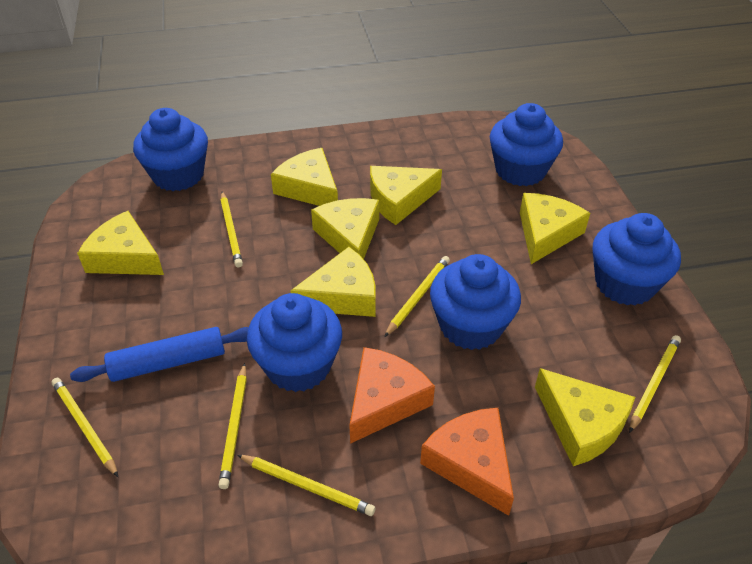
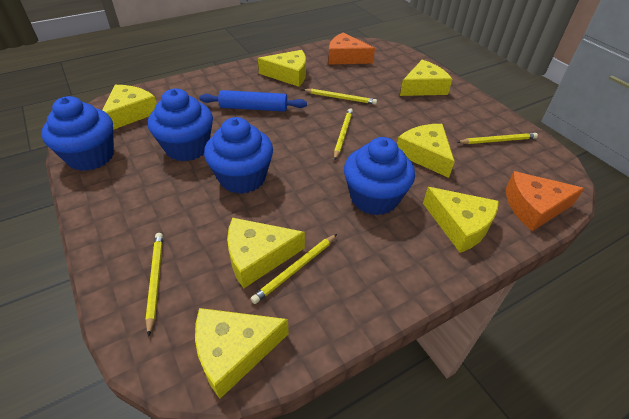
blue cupcake: 5 -> 4
yellow pencil: 6 -> 5

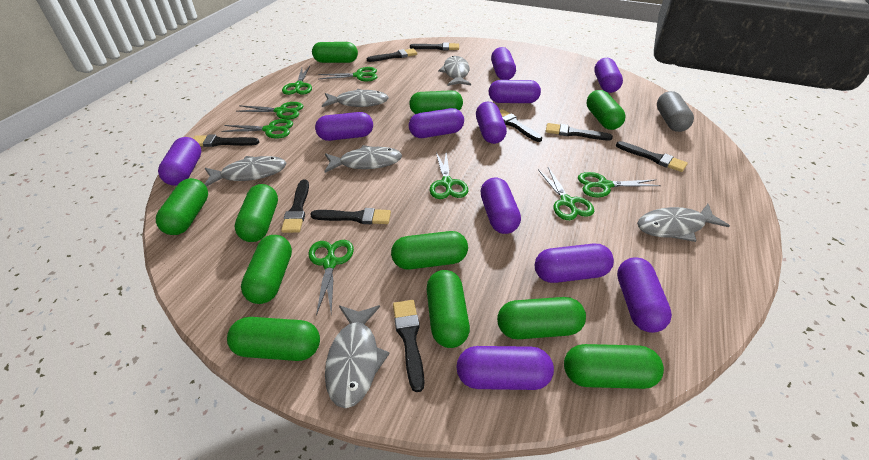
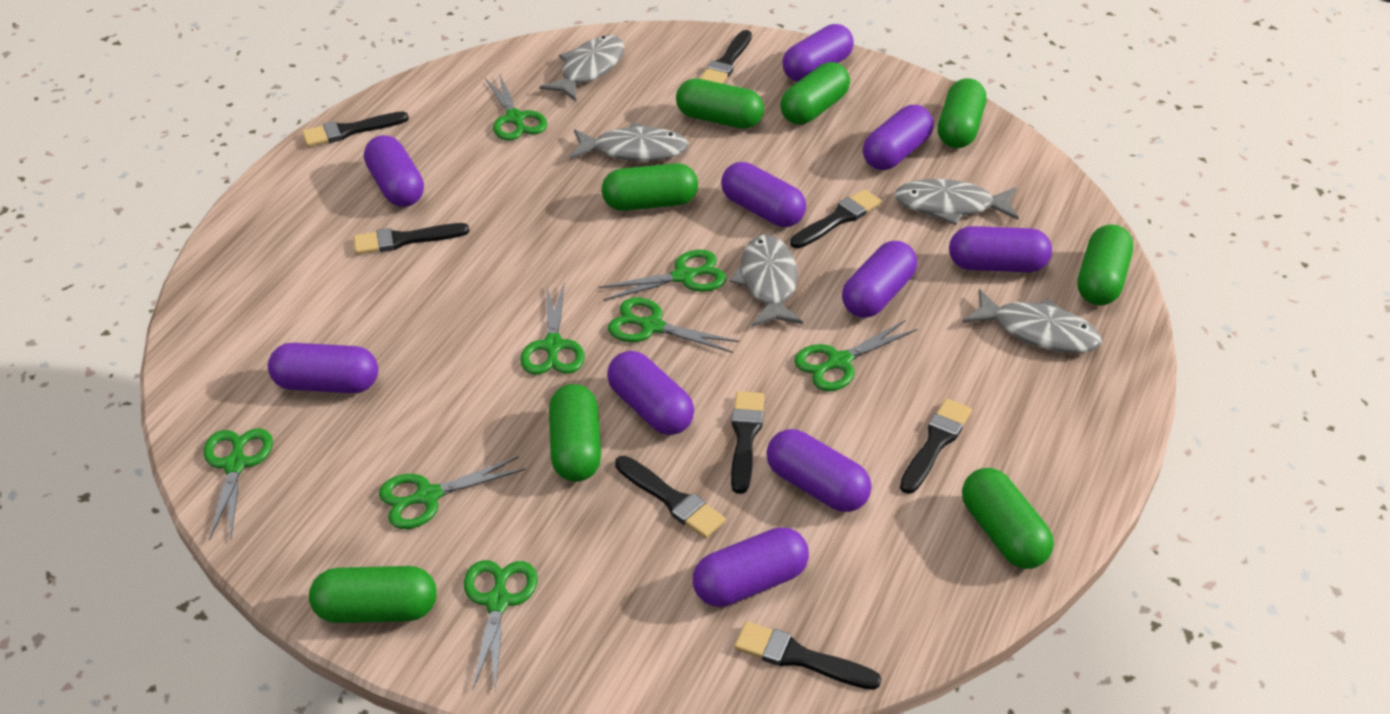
black brush: 9 -> 8
green capsule: 11 -> 8
grey capsule: 1 -> 0
grey fish: 6 -> 5
purple capsule: 11 -> 10

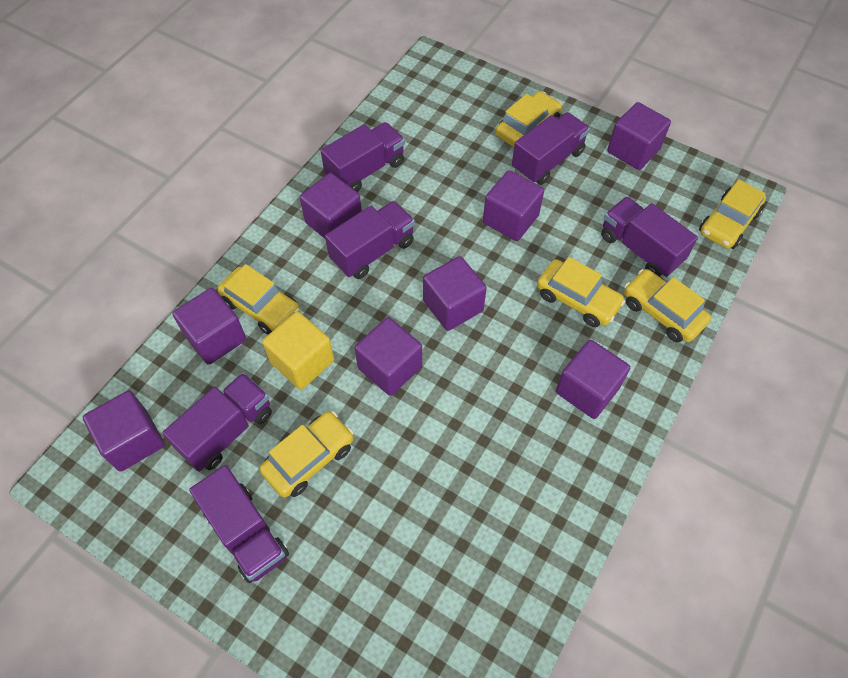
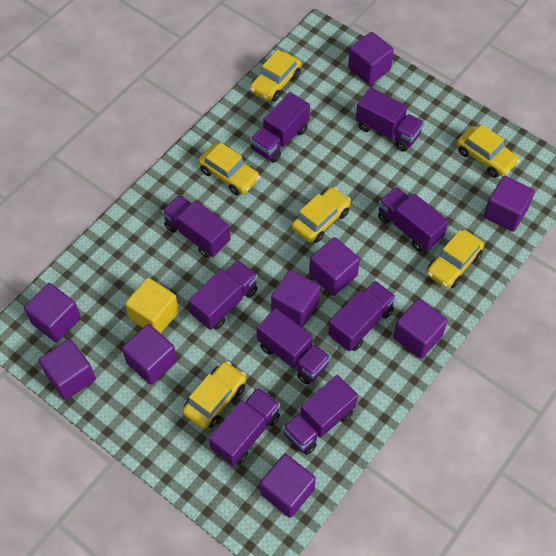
purple cube: 8 -> 9
purple truck: 6 -> 9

→ Exercise goal: Of the lines in the listing, some hold the word "capsule". Report how many, and only that.

→ Answer to this problem: 3